## DIRECTIVE
Copy the rows word for word, from the start of the rows through the line containing "At what (x,y)", inclusive. Leave the pictures out of your answer.

## PROVIDED DATA

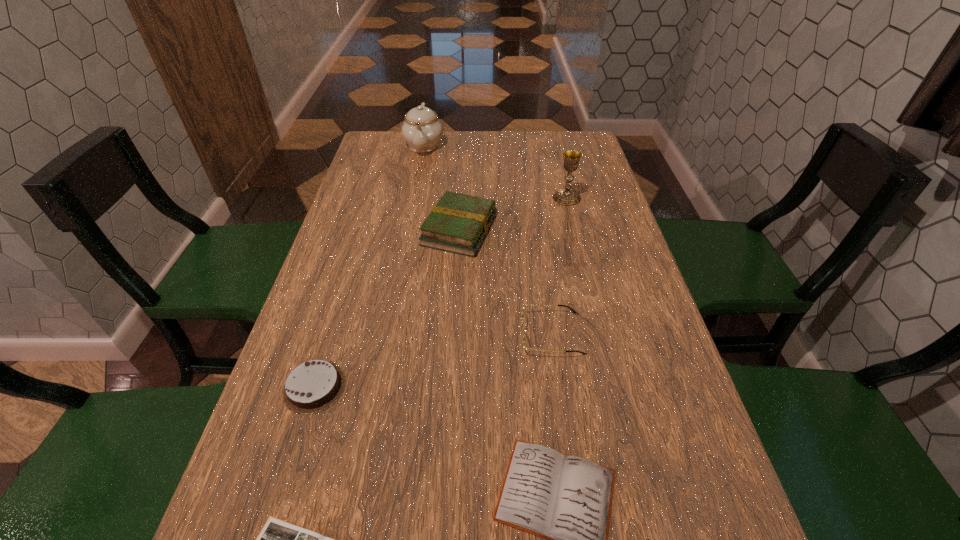
I want to click on vacant space located on the front of the third tallest object, so (x=452, y=366).

Where is `free space located on the lenses of the fourth shortest object`? free space located on the lenses of the fourth shortest object is located at coordinates (492, 334).

At what (x,y) coordinates should I click in order to perform the action: click on vacant region located 0.150m on the lenses of the fourth shortest object. Please return your answer as a coordinate pair (x, y). Image resolution: width=960 pixels, height=540 pixels. Looking at the image, I should click on (449, 334).

Find the location of a particular element. The width and height of the screenshot is (960, 540). vacant space located on the lenses of the fourth shortest object is located at coordinates (372, 334).

Find the location of a particular element. vacant space situated on the right of the third shortest object is located at coordinates point(553,387).

What are the coordinates of `object at the far edge` in the screenshot? It's located at (422, 130).

Where is `chinaware positioned at the left edge`? Image resolution: width=960 pixels, height=540 pixels. chinaware positioned at the left edge is located at coordinates (422, 130).

Image resolution: width=960 pixels, height=540 pixels. Find the location of `chocolate cake at the left edge`. chocolate cake at the left edge is located at coordinates (313, 386).

You are a GUI agent. You are given a task and a screenshot of the screen. Output one action in this format:
    pyautogui.click(x=<x>, y=<y>)
    Task: Click on the object located at the right edge
    The image size is (960, 540).
    Given the screenshot: What is the action you would take?
    pyautogui.click(x=567, y=197)

You are a GUI agent. You are given a task and a screenshot of the screen. Output one action in this format:
    pyautogui.click(x=<x>, y=<y>)
    Task: Click on the object present at the far left corner
    The image size is (960, 540).
    Given the screenshot: What is the action you would take?
    pyautogui.click(x=422, y=130)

## EXPECTED ANSWER
I want to click on vacant space located on the front of the third tallest object, so (x=452, y=366).

Where is `free space located on the lenses of the fourth shortest object`? free space located on the lenses of the fourth shortest object is located at coordinates (492, 334).

At what (x,y) coordinates should I click in order to perform the action: click on vacant region located 0.150m on the lenses of the fourth shortest object. Please return your answer as a coordinate pair (x, y). Image resolution: width=960 pixels, height=540 pixels. Looking at the image, I should click on (449, 334).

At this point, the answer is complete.